— What to produce —
Show every line of the records that contains the string "Klar", and treat uppercase and lowercase as different.

— Information shown —
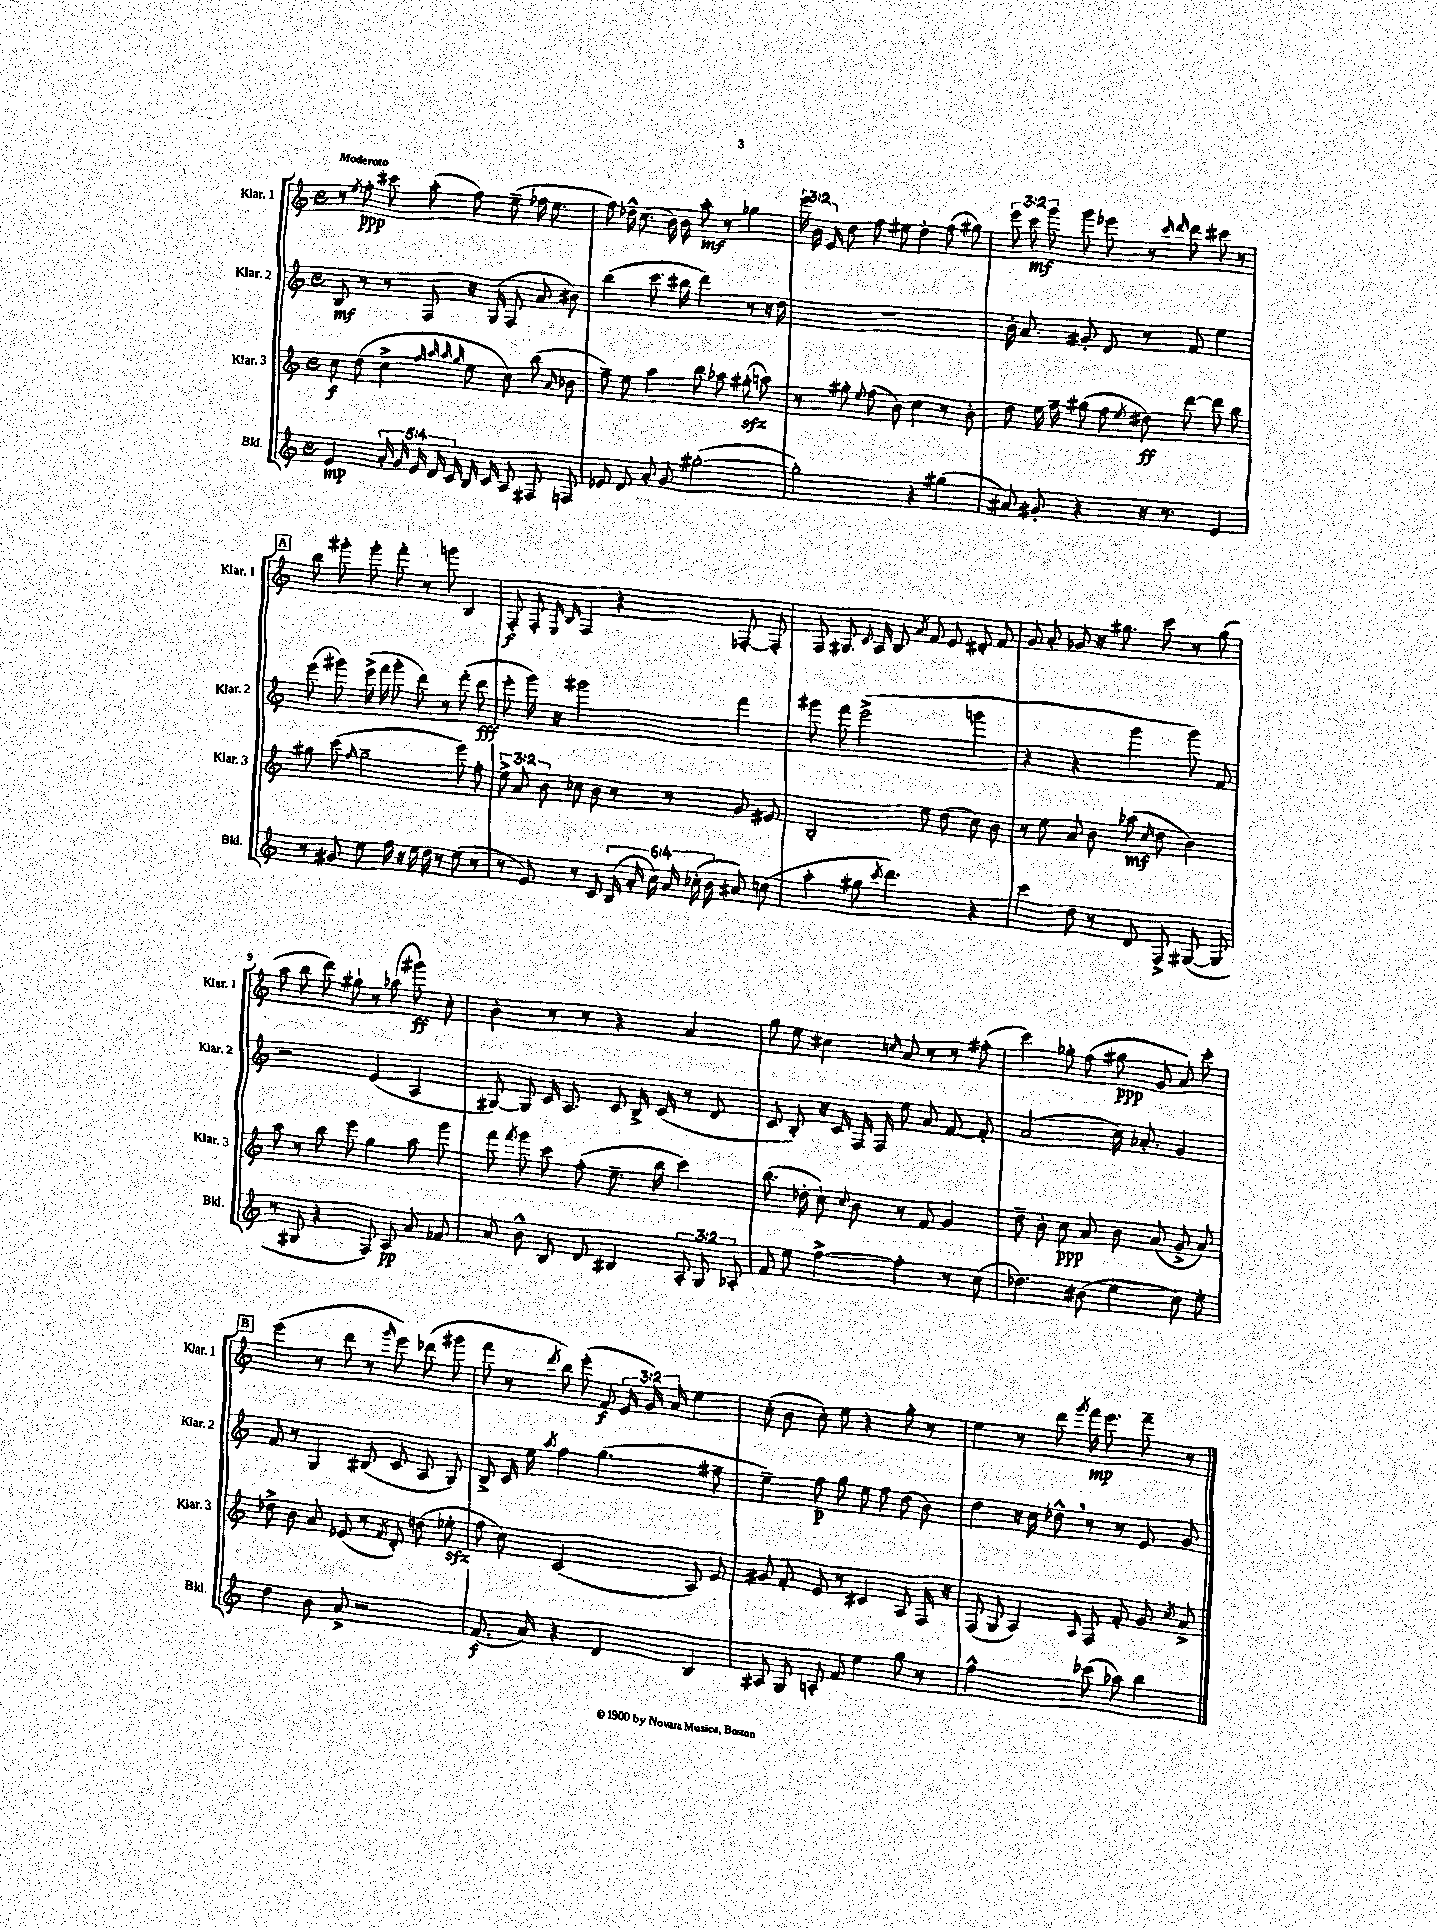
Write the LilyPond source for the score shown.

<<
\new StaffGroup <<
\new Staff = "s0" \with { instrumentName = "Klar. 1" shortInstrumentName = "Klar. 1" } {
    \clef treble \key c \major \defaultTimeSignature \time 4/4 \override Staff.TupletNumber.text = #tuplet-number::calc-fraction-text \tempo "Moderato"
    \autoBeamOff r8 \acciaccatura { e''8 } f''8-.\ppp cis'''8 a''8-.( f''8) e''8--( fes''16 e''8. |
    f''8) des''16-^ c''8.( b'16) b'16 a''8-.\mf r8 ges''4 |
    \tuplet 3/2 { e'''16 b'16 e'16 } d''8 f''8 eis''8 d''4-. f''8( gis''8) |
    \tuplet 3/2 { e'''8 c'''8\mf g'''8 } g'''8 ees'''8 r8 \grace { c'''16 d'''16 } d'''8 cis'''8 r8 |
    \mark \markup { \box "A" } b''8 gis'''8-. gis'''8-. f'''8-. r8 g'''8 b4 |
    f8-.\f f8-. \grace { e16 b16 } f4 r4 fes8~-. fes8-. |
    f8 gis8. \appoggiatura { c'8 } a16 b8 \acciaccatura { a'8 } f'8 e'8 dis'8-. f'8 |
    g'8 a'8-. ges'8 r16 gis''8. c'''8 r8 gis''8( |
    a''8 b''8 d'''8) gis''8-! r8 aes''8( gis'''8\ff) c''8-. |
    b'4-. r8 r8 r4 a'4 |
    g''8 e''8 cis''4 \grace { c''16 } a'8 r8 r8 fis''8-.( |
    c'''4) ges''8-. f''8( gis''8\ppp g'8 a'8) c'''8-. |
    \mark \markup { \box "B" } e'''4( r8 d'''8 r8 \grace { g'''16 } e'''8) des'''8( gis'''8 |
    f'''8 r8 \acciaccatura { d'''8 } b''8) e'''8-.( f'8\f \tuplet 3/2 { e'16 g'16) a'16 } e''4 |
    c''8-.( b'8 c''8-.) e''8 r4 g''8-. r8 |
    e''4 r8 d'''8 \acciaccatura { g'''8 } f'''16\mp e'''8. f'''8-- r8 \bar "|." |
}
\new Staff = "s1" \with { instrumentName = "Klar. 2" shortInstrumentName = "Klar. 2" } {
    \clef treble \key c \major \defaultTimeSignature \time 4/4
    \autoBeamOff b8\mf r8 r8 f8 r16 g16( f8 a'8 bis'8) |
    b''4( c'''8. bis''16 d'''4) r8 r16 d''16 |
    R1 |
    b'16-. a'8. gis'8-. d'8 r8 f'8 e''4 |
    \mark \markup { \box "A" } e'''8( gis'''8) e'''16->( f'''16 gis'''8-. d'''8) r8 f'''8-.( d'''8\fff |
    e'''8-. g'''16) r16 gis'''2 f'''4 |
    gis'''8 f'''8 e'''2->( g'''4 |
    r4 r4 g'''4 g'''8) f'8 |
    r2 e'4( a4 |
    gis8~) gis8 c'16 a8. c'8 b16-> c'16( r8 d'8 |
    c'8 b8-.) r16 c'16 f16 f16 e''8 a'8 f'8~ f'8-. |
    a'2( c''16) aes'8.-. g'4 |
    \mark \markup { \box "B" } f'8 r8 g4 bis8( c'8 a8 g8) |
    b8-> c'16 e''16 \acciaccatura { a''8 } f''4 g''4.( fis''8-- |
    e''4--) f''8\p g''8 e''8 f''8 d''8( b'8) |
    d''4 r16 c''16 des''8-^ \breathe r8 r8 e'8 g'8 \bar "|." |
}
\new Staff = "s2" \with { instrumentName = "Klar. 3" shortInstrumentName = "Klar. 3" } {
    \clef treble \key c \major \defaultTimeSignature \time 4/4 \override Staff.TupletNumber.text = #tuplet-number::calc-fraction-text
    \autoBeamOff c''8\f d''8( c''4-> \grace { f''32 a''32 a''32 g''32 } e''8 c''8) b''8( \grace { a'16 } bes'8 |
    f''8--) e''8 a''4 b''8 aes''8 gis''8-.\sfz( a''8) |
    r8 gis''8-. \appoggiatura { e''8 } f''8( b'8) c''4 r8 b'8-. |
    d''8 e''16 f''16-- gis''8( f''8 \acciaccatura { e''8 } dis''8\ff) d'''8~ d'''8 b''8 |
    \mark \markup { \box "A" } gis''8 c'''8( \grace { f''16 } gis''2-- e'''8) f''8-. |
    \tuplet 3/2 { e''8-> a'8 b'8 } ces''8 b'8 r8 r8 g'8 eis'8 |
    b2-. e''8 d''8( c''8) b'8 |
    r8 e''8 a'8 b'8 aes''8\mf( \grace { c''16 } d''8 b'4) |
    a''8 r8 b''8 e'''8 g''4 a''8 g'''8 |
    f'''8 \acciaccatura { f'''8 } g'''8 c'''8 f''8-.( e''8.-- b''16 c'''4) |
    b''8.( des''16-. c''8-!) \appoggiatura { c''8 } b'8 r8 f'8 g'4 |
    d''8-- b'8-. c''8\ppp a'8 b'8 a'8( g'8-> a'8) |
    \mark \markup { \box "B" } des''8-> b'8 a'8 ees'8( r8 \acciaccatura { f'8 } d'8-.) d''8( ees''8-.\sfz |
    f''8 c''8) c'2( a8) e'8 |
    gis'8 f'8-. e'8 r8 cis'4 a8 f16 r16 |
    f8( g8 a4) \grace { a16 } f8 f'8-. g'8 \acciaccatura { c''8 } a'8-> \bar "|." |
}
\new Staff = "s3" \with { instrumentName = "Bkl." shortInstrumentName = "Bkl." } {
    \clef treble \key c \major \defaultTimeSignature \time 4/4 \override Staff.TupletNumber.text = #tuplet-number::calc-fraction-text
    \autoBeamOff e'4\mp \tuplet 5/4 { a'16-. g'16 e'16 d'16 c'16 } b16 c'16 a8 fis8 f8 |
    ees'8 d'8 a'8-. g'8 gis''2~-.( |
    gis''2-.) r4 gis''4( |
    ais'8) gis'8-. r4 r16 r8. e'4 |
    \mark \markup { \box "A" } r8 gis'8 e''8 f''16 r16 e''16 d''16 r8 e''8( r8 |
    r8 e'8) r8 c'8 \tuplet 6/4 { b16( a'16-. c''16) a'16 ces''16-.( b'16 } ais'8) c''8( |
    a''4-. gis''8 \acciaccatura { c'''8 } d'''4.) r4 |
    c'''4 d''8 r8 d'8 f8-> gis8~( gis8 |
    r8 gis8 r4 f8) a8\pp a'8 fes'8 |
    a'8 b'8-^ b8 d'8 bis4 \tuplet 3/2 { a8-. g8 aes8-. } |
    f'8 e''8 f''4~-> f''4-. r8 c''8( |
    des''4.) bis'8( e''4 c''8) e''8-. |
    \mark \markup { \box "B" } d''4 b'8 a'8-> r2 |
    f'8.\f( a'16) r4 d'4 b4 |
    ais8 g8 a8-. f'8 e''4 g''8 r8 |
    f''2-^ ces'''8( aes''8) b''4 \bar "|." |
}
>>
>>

— Response to this exercise —
\new Staff = "s0" \with { instrumentName = "Klar. 1" shortInstrumentName = "Klar. 1" } {
\new Staff = "s1" \with { instrumentName = "Klar. 2" shortInstrumentName = "Klar. 2" } {
\new Staff = "s2" \with { instrumentName = "Klar. 3" shortInstrumentName = "Klar. 3" } {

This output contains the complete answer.